Identify each line in the items below that contains the word "branches", and copy every such line.
------------------------------
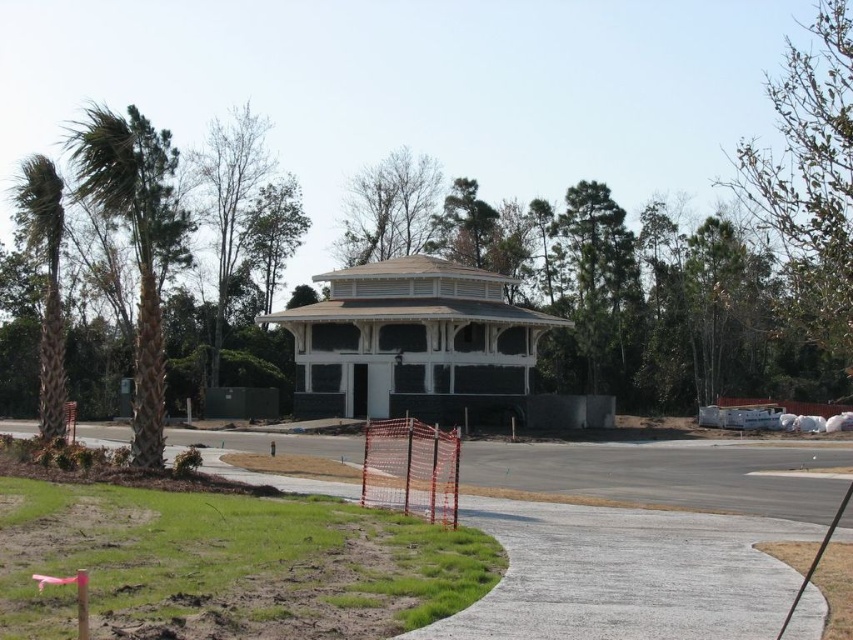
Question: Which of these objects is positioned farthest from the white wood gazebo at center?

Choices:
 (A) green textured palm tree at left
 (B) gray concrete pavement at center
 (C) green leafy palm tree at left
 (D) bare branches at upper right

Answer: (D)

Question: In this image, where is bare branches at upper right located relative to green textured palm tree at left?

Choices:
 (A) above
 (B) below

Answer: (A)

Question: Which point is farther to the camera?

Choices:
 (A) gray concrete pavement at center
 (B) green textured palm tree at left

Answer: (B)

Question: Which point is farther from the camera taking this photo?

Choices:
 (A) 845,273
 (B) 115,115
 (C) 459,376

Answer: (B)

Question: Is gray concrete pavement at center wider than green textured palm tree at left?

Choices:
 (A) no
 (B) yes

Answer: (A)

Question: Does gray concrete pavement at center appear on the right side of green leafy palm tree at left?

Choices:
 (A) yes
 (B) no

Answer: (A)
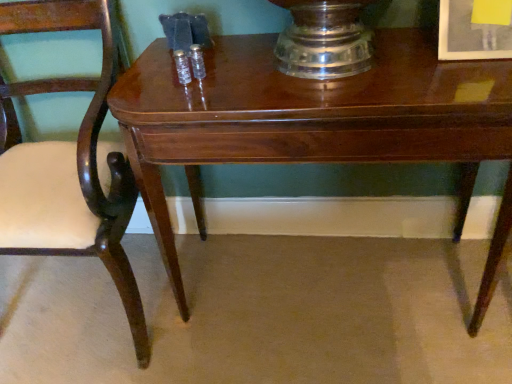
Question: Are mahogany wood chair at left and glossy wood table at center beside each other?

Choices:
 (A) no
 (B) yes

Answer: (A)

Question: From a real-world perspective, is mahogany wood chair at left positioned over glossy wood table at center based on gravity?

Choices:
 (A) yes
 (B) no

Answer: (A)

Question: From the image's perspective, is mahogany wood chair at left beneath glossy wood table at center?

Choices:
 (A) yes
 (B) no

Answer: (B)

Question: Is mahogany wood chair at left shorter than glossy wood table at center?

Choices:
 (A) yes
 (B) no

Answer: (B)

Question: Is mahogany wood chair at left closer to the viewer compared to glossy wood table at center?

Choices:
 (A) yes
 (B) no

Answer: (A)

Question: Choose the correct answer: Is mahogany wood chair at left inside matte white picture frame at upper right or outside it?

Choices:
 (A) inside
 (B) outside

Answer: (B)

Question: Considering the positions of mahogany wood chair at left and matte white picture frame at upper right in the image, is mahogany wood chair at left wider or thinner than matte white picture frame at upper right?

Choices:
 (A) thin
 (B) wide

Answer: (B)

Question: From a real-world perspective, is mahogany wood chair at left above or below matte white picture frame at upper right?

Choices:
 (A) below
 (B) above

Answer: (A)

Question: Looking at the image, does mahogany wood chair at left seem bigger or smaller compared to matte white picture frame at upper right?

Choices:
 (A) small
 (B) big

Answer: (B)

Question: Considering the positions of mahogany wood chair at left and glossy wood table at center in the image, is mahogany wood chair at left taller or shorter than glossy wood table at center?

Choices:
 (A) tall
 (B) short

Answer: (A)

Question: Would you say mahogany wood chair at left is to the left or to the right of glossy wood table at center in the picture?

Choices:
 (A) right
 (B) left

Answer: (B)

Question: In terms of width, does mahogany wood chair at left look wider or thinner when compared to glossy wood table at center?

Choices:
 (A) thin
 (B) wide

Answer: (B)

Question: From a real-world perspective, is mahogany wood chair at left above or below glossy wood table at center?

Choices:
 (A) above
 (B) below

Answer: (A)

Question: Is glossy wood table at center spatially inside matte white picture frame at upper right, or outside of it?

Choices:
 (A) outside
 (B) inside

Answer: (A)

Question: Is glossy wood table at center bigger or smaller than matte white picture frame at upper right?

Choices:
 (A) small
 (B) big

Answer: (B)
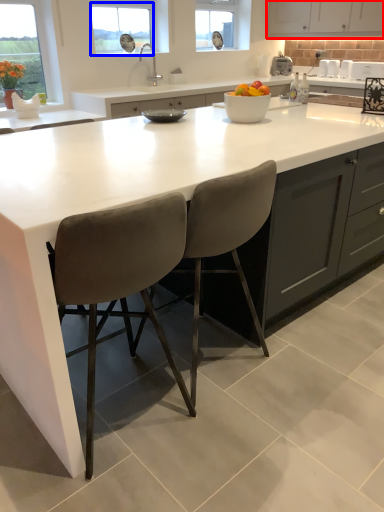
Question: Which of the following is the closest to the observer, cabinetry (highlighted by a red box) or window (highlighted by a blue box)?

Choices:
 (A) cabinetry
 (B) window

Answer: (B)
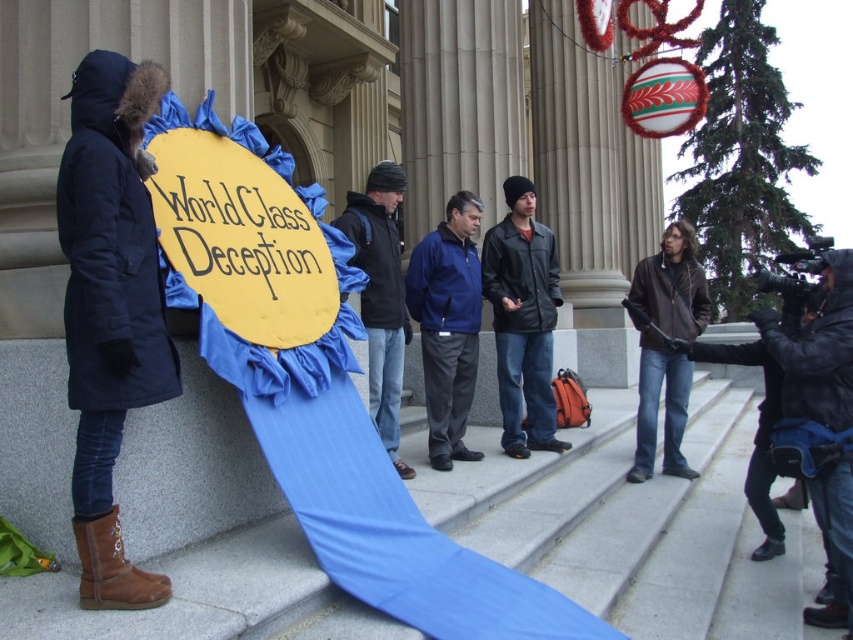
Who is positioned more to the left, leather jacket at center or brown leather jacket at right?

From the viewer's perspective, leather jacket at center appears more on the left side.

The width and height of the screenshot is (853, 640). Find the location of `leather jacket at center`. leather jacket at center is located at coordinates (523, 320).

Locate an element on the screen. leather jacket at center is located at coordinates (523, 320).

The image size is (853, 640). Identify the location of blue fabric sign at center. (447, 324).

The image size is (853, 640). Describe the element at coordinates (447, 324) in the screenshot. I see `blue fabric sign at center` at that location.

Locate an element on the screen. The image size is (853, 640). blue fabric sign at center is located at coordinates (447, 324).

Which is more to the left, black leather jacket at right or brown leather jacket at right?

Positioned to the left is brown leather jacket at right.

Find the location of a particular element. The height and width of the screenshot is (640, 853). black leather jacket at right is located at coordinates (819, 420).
------------------------------
● **ANSWER BOX**:
 (D) bare branches at upper right
Question: In this image, where is bare branches at upper right located relative to green textured palm tree at left?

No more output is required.